**What you will do:** Only a slice of the listing below is wanted. Retype the lines from the one containing "R1: 3.3k (GND, N007) -> 10k (GND, N007)" through the one containing "R109: 36k (GND, SCL) -> 36k (CTL, GND)", exactly, both ends included.

———

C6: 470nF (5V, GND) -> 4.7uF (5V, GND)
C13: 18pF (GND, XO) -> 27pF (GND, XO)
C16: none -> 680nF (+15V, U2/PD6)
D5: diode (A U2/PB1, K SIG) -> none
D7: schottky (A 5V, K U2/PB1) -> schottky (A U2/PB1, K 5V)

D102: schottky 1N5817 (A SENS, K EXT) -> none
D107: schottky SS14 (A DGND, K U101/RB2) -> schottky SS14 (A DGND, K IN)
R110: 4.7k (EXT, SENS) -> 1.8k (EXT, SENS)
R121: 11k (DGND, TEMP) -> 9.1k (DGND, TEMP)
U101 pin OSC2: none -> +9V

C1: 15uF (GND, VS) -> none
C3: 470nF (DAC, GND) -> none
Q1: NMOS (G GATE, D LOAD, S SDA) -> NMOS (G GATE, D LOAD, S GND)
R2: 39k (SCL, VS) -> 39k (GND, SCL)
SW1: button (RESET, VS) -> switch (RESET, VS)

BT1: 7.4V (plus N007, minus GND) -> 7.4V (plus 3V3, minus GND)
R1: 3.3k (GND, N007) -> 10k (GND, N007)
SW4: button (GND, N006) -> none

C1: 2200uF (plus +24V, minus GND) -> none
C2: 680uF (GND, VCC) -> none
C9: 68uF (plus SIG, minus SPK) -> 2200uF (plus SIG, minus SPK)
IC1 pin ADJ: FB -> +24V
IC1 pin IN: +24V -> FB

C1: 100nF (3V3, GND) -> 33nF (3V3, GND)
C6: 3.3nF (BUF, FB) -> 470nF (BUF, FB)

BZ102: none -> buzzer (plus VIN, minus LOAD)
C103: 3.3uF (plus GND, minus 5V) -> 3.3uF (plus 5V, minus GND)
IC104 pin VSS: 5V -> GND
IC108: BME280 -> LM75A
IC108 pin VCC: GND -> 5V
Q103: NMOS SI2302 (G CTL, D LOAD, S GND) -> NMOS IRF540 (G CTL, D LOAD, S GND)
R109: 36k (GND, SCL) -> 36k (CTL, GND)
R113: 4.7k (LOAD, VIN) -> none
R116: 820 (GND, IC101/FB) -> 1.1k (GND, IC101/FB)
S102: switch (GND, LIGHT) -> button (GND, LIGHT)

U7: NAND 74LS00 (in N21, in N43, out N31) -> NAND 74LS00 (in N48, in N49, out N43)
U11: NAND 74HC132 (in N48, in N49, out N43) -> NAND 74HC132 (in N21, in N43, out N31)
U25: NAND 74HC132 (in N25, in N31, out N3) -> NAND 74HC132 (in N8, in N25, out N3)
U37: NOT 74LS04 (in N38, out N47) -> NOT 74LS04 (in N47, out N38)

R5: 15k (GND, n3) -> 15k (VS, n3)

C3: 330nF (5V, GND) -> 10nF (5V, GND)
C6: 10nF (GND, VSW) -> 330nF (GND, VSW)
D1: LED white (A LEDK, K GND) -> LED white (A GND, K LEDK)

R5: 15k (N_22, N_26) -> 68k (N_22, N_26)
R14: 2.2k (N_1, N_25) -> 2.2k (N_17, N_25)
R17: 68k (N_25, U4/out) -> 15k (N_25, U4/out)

———

**Answer to this exercise:**
R1: 3.3k (GND, N007) -> 10k (GND, N007)
SW4: button (GND, N006) -> none

C1: 2200uF (plus +24V, minus GND) -> none
C2: 680uF (GND, VCC) -> none
C9: 68uF (plus SIG, minus SPK) -> 2200uF (plus SIG, minus SPK)
IC1 pin ADJ: FB -> +24V
IC1 pin IN: +24V -> FB

C1: 100nF (3V3, GND) -> 33nF (3V3, GND)
C6: 3.3nF (BUF, FB) -> 470nF (BUF, FB)

BZ102: none -> buzzer (plus VIN, minus LOAD)
C103: 3.3uF (plus GND, minus 5V) -> 3.3uF (plus 5V, minus GND)
IC104 pin VSS: 5V -> GND
IC108: BME280 -> LM75A
IC108 pin VCC: GND -> 5V
Q103: NMOS SI2302 (G CTL, D LOAD, S GND) -> NMOS IRF540 (G CTL, D LOAD, S GND)
R109: 36k (GND, SCL) -> 36k (CTL, GND)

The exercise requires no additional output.